Every line of the entries below from the one containing "turquoise drum [555,109,623,172]" to the one containing "brown stacking toy [297,141,346,216]", both ends included, must be written out exactly. No other line belongs in the answer.

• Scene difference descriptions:
* * *

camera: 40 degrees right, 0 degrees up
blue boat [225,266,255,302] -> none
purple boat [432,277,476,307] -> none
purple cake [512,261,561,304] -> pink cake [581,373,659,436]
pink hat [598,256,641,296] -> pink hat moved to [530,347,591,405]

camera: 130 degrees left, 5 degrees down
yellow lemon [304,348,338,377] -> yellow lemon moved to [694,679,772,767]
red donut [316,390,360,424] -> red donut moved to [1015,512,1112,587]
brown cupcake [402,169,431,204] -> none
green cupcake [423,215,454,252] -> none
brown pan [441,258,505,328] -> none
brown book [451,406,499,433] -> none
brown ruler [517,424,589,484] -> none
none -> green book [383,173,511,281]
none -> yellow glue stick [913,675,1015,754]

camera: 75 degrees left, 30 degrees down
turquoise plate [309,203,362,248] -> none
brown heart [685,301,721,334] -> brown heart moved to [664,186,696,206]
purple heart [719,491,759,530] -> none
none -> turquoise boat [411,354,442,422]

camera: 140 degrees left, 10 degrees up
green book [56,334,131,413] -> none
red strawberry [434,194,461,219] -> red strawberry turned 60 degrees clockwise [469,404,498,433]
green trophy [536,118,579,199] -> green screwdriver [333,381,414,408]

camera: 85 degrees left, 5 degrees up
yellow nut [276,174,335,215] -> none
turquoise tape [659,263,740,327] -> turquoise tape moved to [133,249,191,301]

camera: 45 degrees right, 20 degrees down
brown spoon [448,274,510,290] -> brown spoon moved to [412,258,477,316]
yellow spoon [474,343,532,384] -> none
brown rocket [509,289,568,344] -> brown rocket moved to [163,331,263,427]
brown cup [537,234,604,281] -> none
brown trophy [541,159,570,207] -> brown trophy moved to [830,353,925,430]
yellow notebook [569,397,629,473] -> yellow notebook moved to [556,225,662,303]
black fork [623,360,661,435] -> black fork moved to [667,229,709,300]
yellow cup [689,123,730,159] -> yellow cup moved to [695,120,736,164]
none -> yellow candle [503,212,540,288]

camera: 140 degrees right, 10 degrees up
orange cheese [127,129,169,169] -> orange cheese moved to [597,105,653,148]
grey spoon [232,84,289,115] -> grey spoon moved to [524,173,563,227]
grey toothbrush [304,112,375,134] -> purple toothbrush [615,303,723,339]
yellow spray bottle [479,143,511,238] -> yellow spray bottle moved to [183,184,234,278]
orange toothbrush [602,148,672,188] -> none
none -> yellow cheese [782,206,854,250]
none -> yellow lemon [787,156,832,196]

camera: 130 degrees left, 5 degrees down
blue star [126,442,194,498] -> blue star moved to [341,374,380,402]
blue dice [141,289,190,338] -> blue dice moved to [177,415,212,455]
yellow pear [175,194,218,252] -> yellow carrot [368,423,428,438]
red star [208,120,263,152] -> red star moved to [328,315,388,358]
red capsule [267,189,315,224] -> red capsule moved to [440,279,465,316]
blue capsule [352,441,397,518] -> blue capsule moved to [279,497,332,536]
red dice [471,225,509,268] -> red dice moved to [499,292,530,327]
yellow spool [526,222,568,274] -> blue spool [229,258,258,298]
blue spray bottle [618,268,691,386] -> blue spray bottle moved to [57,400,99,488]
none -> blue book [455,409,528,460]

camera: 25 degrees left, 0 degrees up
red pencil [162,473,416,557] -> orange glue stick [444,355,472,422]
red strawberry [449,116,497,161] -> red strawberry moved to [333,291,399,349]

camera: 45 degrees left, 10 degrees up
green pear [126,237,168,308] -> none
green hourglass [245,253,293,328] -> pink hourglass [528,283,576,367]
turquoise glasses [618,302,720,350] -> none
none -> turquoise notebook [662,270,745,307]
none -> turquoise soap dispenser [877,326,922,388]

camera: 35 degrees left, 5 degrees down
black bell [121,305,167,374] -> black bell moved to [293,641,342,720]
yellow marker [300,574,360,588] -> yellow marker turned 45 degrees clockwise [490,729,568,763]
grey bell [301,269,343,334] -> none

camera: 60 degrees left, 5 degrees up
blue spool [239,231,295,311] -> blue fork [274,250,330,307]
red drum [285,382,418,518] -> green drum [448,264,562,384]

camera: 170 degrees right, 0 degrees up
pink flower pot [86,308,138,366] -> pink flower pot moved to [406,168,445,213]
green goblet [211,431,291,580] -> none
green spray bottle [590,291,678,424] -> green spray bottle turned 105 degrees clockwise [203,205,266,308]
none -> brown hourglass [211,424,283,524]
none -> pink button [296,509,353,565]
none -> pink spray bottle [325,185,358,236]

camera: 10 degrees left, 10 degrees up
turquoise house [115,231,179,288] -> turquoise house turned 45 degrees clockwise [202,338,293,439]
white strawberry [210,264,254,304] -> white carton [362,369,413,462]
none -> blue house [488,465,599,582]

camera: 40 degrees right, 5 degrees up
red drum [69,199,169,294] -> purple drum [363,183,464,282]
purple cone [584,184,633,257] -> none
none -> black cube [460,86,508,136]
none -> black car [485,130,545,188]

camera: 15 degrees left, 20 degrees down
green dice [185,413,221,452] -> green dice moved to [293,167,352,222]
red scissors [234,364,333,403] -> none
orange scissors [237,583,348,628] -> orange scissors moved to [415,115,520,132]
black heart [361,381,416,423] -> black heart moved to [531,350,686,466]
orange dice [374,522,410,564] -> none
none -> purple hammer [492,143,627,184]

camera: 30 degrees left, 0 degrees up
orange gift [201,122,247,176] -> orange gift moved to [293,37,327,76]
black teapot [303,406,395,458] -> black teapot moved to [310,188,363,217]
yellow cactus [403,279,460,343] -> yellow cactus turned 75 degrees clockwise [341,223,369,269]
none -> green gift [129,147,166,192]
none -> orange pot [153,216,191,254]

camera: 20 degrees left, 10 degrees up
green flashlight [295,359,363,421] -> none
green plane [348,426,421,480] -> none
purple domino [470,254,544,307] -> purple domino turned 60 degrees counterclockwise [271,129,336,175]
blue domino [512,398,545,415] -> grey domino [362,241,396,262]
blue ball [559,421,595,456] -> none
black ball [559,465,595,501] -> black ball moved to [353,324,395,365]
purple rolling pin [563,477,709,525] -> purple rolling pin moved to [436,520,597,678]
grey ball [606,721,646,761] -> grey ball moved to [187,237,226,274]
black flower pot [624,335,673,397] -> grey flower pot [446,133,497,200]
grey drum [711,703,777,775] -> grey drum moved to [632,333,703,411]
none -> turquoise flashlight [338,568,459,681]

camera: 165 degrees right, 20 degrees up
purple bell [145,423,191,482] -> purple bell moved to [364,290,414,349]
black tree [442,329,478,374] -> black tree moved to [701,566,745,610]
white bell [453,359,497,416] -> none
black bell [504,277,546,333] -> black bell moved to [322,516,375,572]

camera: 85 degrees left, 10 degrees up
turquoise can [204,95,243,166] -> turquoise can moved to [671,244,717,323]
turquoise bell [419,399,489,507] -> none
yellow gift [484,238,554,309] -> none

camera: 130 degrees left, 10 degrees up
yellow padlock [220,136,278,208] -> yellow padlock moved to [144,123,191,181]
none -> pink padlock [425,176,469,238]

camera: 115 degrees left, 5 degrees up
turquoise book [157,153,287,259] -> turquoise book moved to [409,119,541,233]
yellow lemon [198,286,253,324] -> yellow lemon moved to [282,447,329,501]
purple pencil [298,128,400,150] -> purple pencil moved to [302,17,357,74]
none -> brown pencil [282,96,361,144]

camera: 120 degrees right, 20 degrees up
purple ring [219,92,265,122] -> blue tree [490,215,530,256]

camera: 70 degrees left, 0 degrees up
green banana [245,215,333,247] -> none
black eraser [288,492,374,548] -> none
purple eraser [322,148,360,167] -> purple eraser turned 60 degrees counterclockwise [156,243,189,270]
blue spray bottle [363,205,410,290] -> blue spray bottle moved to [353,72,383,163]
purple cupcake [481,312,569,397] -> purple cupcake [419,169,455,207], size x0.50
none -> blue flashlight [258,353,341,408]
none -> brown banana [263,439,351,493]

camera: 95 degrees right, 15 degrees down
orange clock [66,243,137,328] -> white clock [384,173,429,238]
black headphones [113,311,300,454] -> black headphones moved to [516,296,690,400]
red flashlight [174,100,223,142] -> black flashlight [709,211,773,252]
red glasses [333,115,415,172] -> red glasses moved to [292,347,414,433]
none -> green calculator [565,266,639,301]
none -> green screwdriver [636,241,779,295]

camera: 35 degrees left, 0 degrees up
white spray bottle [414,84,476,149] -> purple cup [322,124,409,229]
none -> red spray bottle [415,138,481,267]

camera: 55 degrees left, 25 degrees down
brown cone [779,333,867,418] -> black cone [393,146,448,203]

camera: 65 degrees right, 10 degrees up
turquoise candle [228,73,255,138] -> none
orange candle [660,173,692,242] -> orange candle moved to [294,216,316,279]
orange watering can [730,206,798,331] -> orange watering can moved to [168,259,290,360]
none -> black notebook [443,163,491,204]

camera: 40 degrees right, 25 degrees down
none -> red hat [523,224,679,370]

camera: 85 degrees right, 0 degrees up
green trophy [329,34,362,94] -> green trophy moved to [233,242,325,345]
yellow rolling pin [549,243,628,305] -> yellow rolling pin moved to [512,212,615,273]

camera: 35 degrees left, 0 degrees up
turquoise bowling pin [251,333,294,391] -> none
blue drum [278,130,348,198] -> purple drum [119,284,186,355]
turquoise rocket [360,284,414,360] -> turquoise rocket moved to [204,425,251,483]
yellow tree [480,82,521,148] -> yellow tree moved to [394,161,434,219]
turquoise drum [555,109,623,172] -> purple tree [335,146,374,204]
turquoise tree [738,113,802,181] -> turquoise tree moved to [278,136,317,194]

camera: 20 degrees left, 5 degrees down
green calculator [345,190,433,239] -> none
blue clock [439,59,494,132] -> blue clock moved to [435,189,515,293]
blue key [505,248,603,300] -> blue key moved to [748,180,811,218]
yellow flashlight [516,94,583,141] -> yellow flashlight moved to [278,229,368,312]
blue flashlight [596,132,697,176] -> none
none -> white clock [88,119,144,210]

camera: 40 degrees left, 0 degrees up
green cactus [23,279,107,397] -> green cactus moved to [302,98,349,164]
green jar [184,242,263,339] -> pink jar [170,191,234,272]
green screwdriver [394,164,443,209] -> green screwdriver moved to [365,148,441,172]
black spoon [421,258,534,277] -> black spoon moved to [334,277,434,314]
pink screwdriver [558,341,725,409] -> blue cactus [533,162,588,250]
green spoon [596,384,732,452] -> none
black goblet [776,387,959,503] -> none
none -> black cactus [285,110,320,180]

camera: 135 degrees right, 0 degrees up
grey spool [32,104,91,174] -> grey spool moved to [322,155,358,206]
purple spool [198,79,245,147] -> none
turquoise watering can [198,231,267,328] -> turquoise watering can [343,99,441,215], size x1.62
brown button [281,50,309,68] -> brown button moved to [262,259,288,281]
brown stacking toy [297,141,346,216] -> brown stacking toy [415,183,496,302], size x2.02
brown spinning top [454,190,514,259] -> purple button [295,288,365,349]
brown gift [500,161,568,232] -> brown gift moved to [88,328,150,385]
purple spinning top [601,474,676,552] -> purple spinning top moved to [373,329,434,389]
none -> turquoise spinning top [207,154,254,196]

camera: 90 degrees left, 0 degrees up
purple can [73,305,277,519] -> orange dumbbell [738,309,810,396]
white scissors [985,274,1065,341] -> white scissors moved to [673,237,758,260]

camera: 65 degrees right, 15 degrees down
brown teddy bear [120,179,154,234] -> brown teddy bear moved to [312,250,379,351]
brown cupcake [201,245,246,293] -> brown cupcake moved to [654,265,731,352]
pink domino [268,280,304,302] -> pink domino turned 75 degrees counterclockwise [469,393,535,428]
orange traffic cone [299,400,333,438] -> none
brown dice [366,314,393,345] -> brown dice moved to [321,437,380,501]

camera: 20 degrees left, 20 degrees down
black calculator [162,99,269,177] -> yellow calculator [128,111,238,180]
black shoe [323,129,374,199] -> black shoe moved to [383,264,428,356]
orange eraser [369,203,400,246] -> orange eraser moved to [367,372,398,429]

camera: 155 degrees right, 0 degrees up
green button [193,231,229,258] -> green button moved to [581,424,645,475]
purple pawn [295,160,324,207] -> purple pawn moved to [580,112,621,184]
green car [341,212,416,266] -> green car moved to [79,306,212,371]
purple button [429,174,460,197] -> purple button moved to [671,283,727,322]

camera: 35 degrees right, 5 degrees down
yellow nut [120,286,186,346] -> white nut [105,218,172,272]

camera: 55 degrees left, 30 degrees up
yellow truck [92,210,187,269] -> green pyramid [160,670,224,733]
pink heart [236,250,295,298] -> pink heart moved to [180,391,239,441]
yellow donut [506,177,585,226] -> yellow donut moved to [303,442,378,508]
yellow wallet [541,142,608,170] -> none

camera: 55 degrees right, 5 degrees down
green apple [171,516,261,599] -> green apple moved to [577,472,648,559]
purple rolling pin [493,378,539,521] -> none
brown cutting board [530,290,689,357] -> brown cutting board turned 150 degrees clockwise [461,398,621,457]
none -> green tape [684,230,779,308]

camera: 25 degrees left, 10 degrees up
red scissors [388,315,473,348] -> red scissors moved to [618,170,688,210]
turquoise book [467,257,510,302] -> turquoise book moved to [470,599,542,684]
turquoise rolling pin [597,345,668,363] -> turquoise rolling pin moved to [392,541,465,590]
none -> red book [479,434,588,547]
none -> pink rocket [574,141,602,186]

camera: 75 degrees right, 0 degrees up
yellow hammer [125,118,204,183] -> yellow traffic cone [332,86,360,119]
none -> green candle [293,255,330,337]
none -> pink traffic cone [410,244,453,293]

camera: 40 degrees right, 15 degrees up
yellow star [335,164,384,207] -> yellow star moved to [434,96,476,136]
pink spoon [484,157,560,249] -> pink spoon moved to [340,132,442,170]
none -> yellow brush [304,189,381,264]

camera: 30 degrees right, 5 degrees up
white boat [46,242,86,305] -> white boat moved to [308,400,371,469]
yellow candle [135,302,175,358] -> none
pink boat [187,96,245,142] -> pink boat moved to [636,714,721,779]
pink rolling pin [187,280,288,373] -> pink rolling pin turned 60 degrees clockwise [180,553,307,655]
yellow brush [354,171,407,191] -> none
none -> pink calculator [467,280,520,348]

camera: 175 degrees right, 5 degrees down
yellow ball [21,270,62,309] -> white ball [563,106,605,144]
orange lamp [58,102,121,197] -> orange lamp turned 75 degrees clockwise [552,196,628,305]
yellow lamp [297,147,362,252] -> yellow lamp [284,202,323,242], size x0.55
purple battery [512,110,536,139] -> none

* * *

• TASK ANSWER:
turquoise drum [555,109,623,172] -> purple tree [335,146,374,204]
turquoise tree [738,113,802,181] -> turquoise tree moved to [278,136,317,194]

camera: 20 degrees left, 5 degrees down
green calculator [345,190,433,239] -> none
blue clock [439,59,494,132] -> blue clock moved to [435,189,515,293]
blue key [505,248,603,300] -> blue key moved to [748,180,811,218]
yellow flashlight [516,94,583,141] -> yellow flashlight moved to [278,229,368,312]
blue flashlight [596,132,697,176] -> none
none -> white clock [88,119,144,210]

camera: 40 degrees left, 0 degrees up
green cactus [23,279,107,397] -> green cactus moved to [302,98,349,164]
green jar [184,242,263,339] -> pink jar [170,191,234,272]
green screwdriver [394,164,443,209] -> green screwdriver moved to [365,148,441,172]
black spoon [421,258,534,277] -> black spoon moved to [334,277,434,314]
pink screwdriver [558,341,725,409] -> blue cactus [533,162,588,250]
green spoon [596,384,732,452] -> none
black goblet [776,387,959,503] -> none
none -> black cactus [285,110,320,180]

camera: 135 degrees right, 0 degrees up
grey spool [32,104,91,174] -> grey spool moved to [322,155,358,206]
purple spool [198,79,245,147] -> none
turquoise watering can [198,231,267,328] -> turquoise watering can [343,99,441,215], size x1.62
brown button [281,50,309,68] -> brown button moved to [262,259,288,281]
brown stacking toy [297,141,346,216] -> brown stacking toy [415,183,496,302], size x2.02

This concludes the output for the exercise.